> GIVEN TASK: Arrange everything in the records from the line containing "Gold (224, 20)" down to the line containing "Provide the (x, y)", both included, as a Markdown table with the columns Row and Line, numbering each row. Leave out blank lines and pictures.

Collected data entries
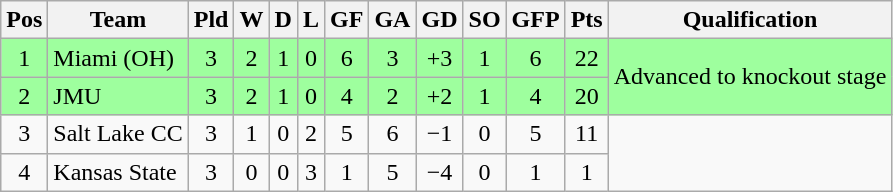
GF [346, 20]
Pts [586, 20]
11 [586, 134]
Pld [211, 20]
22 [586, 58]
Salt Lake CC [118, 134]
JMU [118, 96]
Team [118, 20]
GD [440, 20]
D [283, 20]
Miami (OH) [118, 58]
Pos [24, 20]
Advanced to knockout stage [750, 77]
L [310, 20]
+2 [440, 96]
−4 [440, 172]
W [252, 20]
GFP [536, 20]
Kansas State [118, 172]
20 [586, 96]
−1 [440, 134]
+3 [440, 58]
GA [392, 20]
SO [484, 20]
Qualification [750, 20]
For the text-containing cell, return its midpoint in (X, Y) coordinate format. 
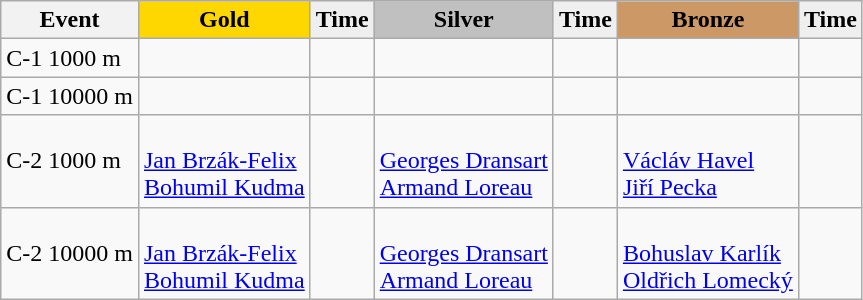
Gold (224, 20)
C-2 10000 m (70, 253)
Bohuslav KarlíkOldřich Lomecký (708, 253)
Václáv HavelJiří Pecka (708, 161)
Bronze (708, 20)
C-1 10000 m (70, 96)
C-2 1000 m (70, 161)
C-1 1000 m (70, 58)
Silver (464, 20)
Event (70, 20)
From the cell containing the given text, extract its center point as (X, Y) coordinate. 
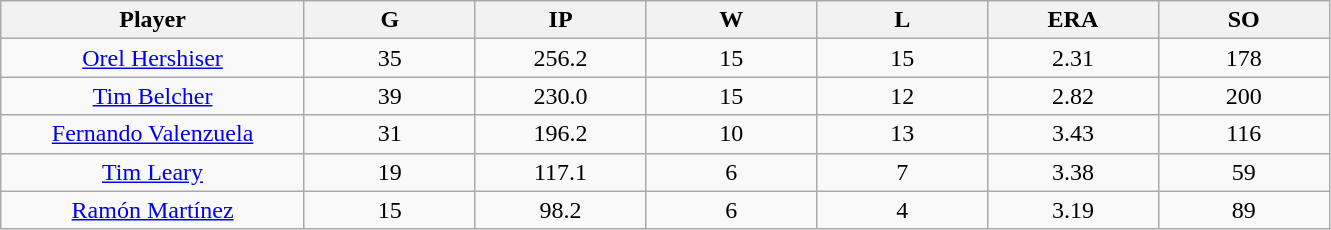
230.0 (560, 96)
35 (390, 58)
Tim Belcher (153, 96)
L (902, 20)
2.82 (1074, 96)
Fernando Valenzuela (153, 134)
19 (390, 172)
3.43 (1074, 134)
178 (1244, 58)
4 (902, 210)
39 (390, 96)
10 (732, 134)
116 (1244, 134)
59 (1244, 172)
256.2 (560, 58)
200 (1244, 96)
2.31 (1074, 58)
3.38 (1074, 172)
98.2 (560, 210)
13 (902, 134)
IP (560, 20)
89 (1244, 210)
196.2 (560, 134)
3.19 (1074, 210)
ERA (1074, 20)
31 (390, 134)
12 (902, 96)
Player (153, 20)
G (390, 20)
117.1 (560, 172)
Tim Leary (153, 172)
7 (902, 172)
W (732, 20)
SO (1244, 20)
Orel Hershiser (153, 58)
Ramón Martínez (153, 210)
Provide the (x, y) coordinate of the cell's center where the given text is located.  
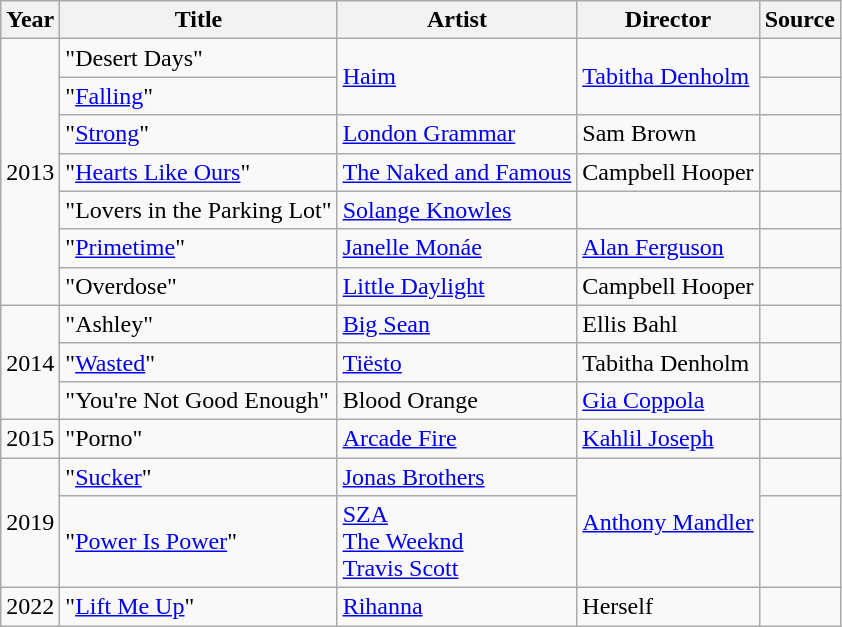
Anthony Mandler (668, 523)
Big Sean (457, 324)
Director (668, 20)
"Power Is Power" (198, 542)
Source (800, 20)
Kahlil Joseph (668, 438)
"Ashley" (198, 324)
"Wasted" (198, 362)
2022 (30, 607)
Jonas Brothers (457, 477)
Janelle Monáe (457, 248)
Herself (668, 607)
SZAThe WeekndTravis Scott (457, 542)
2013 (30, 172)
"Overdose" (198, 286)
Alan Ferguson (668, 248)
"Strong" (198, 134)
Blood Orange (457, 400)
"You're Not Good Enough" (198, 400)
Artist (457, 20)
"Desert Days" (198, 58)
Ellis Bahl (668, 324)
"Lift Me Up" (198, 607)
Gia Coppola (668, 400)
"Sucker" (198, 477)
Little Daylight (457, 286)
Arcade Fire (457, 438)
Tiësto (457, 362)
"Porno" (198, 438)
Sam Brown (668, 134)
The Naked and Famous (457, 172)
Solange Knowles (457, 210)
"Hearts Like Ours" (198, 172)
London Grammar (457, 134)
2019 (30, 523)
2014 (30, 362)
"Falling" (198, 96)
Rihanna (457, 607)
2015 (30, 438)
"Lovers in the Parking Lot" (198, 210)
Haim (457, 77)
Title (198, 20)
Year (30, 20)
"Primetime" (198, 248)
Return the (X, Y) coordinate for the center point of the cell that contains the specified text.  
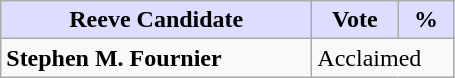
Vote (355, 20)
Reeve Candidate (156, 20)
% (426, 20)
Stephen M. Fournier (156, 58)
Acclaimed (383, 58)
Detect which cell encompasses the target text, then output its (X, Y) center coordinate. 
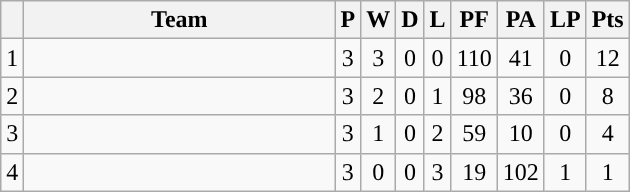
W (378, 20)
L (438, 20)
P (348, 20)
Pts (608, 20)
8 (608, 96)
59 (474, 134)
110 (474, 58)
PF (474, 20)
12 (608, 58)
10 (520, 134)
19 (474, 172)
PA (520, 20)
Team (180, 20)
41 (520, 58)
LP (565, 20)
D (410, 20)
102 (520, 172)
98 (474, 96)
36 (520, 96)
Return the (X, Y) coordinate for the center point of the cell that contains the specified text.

--

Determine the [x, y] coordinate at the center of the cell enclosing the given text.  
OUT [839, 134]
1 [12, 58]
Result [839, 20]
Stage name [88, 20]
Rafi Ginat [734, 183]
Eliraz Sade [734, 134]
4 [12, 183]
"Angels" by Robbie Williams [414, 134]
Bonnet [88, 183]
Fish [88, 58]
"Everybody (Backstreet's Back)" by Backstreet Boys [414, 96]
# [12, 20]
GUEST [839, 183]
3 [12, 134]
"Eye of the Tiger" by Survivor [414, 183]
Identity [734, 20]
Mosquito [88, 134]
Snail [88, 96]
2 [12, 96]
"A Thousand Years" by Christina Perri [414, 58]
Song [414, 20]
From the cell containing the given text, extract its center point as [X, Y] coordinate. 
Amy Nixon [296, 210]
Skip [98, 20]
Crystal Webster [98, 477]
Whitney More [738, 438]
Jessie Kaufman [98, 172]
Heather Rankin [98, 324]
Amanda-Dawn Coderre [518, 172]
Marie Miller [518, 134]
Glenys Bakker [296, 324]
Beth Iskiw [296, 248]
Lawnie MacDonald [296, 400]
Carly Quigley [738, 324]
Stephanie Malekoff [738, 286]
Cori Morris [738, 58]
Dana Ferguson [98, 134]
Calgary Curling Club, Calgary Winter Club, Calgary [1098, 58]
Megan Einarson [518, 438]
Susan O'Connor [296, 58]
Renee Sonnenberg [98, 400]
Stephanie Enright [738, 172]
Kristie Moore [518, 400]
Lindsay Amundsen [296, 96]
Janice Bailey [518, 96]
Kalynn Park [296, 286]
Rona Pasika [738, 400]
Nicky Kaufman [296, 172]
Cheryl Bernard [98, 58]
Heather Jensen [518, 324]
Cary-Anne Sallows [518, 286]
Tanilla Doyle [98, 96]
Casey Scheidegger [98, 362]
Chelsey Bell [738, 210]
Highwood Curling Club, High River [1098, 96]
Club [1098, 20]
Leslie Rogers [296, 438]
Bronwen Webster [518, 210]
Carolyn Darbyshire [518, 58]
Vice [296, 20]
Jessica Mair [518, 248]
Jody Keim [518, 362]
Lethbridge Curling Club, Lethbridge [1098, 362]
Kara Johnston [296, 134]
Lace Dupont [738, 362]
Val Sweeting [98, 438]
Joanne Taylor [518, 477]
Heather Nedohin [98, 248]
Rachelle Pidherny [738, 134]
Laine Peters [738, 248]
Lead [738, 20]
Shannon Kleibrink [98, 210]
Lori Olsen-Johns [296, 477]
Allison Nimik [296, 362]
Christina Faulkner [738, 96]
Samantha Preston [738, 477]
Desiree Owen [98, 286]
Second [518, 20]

...

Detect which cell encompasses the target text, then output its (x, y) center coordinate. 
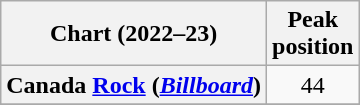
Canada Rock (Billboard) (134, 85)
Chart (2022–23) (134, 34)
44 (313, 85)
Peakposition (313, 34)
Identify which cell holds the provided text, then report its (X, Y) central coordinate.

> RESULT OF THE EXERCISE:
| Row | Line |
|---|---|
| 1 | Gold (224, 20) |
| 2 | C-2 10000 m (70, 253) |
| 3 | Bohuslav KarlíkOldřich Lomecký (708, 253) |
| 4 | Václáv HavelJiří Pecka (708, 161) |
| 5 | Bronze (708, 20) |
| 6 | C-1 10000 m (70, 96) |
| 7 | C-2 1000 m (70, 161) |
| 8 | C-1 1000 m (70, 58) |
| 9 | Silver (464, 20) |
| 10 | Event (70, 20) |
| 11 | From the cell containing the given text, extract its center point as (X, Y) coordinate.  |
| 12 | 230.0 (560, 96) |
| 13 | 35 (390, 58) |
| 14 | Tim Belcher (153, 96) |
| 15 | L (902, 20) |
| 16 | 2.82 (1074, 96) |
| 17 | Fernando Valenzuela (153, 134) |
| 18 | 19 (390, 172) |
| 19 | 3.43 (1074, 134) |
| 20 | 178 (1244, 58) |
| 21 | 4 (902, 210) |
| 22 | 39 (390, 96) |
| 23 | 10 (732, 134) |
| 24 | 116 (1244, 134) |
| 25 | 59 (1244, 172) |
| 26 | 256.2 (560, 58) |
| 27 | 200 (1244, 96) |
| 28 | 2.31 (1074, 58) |
| 29 | 3.38 (1074, 172) |
| 30 | 98.2 (560, 210) |
| 31 | 13 (902, 134) |
| 32 | IP (560, 20) |
| 33 | 89 (1244, 210) |
| 34 | 196.2 (560, 134) |
| 35 | 3.19 (1074, 210) |
| 36 | ERA (1074, 20) |
| 37 | 31 (390, 134) |
| 38 | 12 (902, 96) |
| 39 | Player (153, 20) |
| 40 | G (390, 20) |
| 41 | 117.1 (560, 172) |
| 42 | Tim Leary (153, 172) |
| 43 | 7 (902, 172) |
| 44 | W (732, 20) |
| 45 | SO (1244, 20) |
| 46 | Orel Hershiser (153, 58) |
| 47 | Ramón Martínez (153, 210) |
| 48 | Provide the (x, y) coordinate of the cell's center where the given text is located.   |